Line by line, print the records exactly.

[[ RECORDS FOR THIS TASK open ]]

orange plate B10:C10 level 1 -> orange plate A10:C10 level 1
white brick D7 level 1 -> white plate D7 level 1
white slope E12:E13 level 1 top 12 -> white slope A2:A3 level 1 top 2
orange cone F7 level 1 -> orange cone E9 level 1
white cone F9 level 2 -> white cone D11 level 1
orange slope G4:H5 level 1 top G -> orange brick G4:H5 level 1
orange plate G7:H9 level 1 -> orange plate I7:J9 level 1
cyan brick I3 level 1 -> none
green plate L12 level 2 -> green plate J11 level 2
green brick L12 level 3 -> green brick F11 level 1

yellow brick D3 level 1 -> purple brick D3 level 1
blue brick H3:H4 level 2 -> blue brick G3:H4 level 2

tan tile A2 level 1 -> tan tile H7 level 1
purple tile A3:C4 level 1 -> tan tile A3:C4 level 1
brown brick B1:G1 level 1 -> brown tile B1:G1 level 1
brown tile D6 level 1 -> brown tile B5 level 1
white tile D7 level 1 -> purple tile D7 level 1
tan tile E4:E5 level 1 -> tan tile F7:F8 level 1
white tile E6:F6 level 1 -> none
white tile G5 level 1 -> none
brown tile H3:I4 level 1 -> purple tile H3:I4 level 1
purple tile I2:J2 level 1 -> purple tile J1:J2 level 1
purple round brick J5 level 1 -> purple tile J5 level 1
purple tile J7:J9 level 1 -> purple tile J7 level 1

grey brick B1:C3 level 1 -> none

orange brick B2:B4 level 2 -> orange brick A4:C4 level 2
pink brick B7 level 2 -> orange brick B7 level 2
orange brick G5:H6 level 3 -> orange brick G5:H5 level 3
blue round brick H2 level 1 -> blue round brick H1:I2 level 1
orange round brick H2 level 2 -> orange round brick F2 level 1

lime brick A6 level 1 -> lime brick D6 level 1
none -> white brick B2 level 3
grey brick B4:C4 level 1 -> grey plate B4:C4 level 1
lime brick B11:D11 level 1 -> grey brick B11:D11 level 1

[[ RECORDS FOR THIS TASK closed ]]

# COMPLETED EXERCISE
orange plate B10:C10 level 1 -> orange plate A10:C10 level 1
white brick D7 level 1 -> white plate D7 level 1
white slope E12:E13 level 1 top 12 -> white slope A2:A3 level 1 top 2
orange cone F7 level 1 -> orange cone E9 level 1
white cone F9 level 2 -> white cone D11 level 1
orange slope G4:H5 level 1 top G -> orange brick G4:H5 level 1
orange plate G7:H9 level 1 -> orange plate I7:J9 level 1
cyan brick I3 level 1 -> none
green plate L12 level 2 -> green plate J11 level 2
green brick L12 level 3 -> green brick F11 level 1

yellow brick D3 level 1 -> purple brick D3 level 1
blue brick H3:H4 level 2 -> blue brick G3:H4 level 2

tan tile A2 level 1 -> tan tile H7 level 1
purple tile A3:C4 level 1 -> tan tile A3:C4 level 1
brown brick B1:G1 level 1 -> brown tile B1:G1 level 1
brown tile D6 level 1 -> brown tile B5 level 1
white tile D7 level 1 -> purple tile D7 level 1
tan tile E4:E5 level 1 -> tan tile F7:F8 level 1
white tile E6:F6 level 1 -> none
white tile G5 level 1 -> none
brown tile H3:I4 level 1 -> purple tile H3:I4 level 1
purple tile I2:J2 level 1 -> purple tile J1:J2 level 1
purple round brick J5 level 1 -> purple tile J5 level 1
purple tile J7:J9 level 1 -> purple tile J7 level 1

grey brick B1:C3 level 1 -> none

orange brick B2:B4 level 2 -> orange brick A4:C4 level 2
pink brick B7 level 2 -> orange brick B7 level 2
orange brick G5:H6 level 3 -> orange brick G5:H5 level 3
blue round brick H2 level 1 -> blue round brick H1:I2 level 1
orange round brick H2 level 2 -> orange round brick F2 level 1

lime brick A6 level 1 -> lime brick D6 level 1
none -> white brick B2 level 3
grey brick B4:C4 level 1 -> grey plate B4:C4 level 1
lime brick B11:D11 level 1 -> grey brick B11:D11 level 1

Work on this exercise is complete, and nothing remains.